■ DIRECTIONS ■
Everything in the records should be repeated exactly.
..........
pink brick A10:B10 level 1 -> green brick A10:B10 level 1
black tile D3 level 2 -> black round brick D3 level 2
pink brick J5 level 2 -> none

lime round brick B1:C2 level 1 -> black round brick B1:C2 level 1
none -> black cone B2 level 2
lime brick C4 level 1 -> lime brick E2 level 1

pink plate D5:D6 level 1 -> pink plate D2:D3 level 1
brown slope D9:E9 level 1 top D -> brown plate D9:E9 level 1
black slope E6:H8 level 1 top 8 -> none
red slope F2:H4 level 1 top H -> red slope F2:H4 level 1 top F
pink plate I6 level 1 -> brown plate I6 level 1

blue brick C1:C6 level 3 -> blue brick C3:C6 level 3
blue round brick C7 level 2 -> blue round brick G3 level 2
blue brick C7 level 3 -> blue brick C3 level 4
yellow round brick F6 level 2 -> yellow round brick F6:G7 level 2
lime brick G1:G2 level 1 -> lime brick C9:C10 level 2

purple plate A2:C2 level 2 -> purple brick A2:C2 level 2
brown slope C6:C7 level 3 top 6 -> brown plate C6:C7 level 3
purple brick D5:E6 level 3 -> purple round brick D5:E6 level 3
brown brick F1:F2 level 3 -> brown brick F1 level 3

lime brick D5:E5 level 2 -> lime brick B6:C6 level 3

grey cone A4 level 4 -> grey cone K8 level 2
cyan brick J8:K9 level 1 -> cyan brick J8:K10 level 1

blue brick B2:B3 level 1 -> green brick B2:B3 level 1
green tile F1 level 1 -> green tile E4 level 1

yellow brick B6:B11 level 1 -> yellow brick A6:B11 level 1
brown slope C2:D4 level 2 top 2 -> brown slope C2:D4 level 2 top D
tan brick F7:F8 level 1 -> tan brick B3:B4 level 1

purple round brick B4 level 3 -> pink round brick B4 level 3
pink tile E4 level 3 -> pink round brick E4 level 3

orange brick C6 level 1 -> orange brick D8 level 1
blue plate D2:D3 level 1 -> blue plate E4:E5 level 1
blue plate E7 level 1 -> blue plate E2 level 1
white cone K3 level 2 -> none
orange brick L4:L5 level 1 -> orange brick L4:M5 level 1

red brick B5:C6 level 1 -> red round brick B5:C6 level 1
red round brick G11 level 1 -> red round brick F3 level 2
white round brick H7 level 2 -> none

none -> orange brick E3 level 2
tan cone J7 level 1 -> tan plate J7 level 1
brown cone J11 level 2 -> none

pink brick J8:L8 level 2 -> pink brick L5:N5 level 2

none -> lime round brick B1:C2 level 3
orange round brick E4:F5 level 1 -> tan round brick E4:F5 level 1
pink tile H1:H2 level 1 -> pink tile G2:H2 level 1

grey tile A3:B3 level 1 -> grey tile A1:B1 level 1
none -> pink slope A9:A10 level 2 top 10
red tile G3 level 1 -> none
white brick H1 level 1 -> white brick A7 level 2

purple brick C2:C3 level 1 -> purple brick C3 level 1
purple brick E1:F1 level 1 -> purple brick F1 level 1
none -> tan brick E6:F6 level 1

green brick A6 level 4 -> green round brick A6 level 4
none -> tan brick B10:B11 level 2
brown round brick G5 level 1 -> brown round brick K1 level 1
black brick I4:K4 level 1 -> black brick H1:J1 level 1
..........
■ TASK OUTPUT ■
pink brick A10:B10 level 1 -> green brick A10:B10 level 1
black tile D3 level 2 -> black round brick D3 level 2
pink brick J5 level 2 -> none

lime round brick B1:C2 level 1 -> black round brick B1:C2 level 1
none -> black cone B2 level 2
lime brick C4 level 1 -> lime brick E2 level 1

pink plate D5:D6 level 1 -> pink plate D2:D3 level 1
brown slope D9:E9 level 1 top D -> brown plate D9:E9 level 1
black slope E6:H8 level 1 top 8 -> none
red slope F2:H4 level 1 top H -> red slope F2:H4 level 1 top F
pink plate I6 level 1 -> brown plate I6 level 1

blue brick C1:C6 level 3 -> blue brick C3:C6 level 3
blue round brick C7 level 2 -> blue round brick G3 level 2
blue brick C7 level 3 -> blue brick C3 level 4
yellow round brick F6 level 2 -> yellow round brick F6:G7 level 2
lime brick G1:G2 level 1 -> lime brick C9:C10 level 2

purple plate A2:C2 level 2 -> purple brick A2:C2 level 2
brown slope C6:C7 level 3 top 6 -> brown plate C6:C7 level 3
purple brick D5:E6 level 3 -> purple round brick D5:E6 level 3
brown brick F1:F2 level 3 -> brown brick F1 level 3

lime brick D5:E5 level 2 -> lime brick B6:C6 level 3

grey cone A4 level 4 -> grey cone K8 level 2
cyan brick J8:K9 level 1 -> cyan brick J8:K10 level 1

blue brick B2:B3 level 1 -> green brick B2:B3 level 1
green tile F1 level 1 -> green tile E4 level 1

yellow brick B6:B11 level 1 -> yellow brick A6:B11 level 1
brown slope C2:D4 level 2 top 2 -> brown slope C2:D4 level 2 top D
tan brick F7:F8 level 1 -> tan brick B3:B4 level 1

purple round brick B4 level 3 -> pink round brick B4 level 3
pink tile E4 level 3 -> pink round brick E4 level 3

orange brick C6 level 1 -> orange brick D8 level 1
blue plate D2:D3 level 1 -> blue plate E4:E5 level 1
blue plate E7 level 1 -> blue plate E2 level 1
white cone K3 level 2 -> none
orange brick L4:L5 level 1 -> orange brick L4:M5 level 1

red brick B5:C6 level 1 -> red round brick B5:C6 level 1
red round brick G11 level 1 -> red round brick F3 level 2
white round brick H7 level 2 -> none

none -> orange brick E3 level 2
tan cone J7 level 1 -> tan plate J7 level 1
brown cone J11 level 2 -> none

pink brick J8:L8 level 2 -> pink brick L5:N5 level 2

none -> lime round brick B1:C2 level 3
orange round brick E4:F5 level 1 -> tan round brick E4:F5 level 1
pink tile H1:H2 level 1 -> pink tile G2:H2 level 1

grey tile A3:B3 level 1 -> grey tile A1:B1 level 1
none -> pink slope A9:A10 level 2 top 10
red tile G3 level 1 -> none
white brick H1 level 1 -> white brick A7 level 2

purple brick C2:C3 level 1 -> purple brick C3 level 1
purple brick E1:F1 level 1 -> purple brick F1 level 1
none -> tan brick E6:F6 level 1

green brick A6 level 4 -> green round brick A6 level 4
none -> tan brick B10:B11 level 2
brown round brick G5 level 1 -> brown round brick K1 level 1
black brick I4:K4 level 1 -> black brick H1:J1 level 1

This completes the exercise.